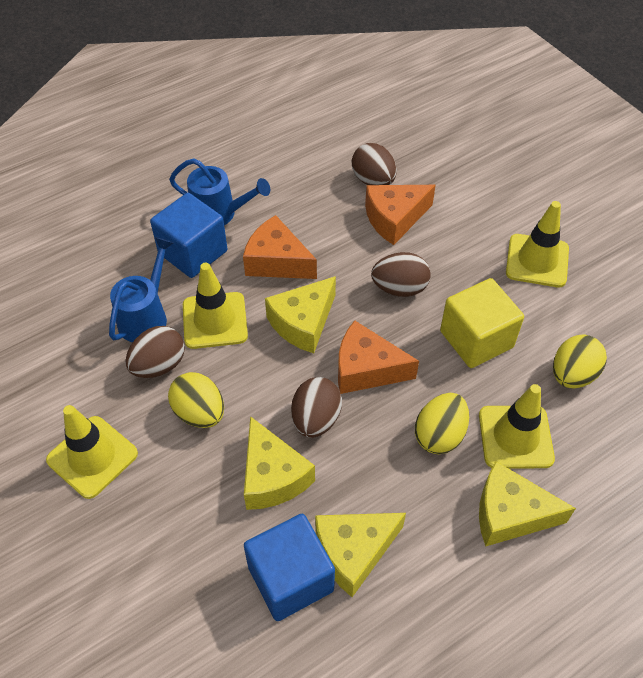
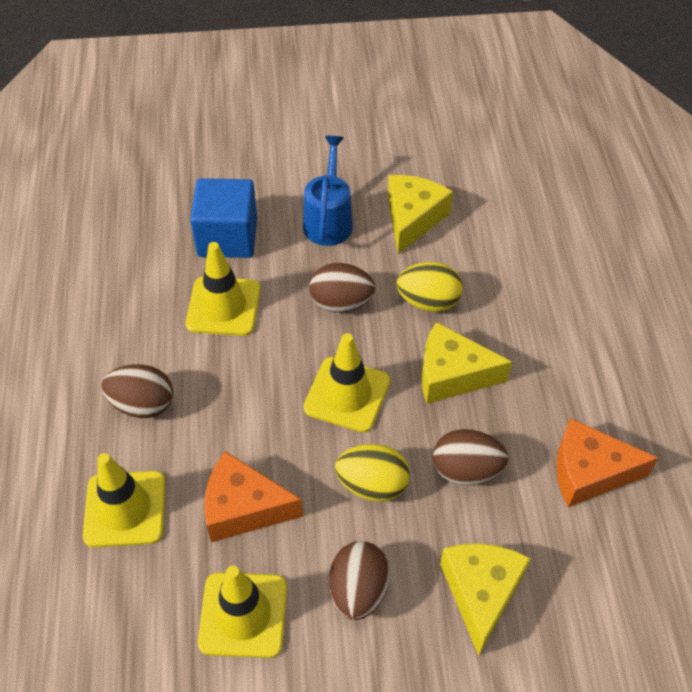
blue cube: 2 -> 1
blue watering can: 2 -> 1
orange cheese: 3 -> 2
yellow cheese: 4 -> 3
yellow cube: 1 -> 0
yellow egg: 3 -> 2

TASK TO COMPLETE – Copy out all lines of the material above in which "yellow" occurs.

EXERCISE RESULT –
yellow cheese: 4 -> 3
yellow cube: 1 -> 0
yellow egg: 3 -> 2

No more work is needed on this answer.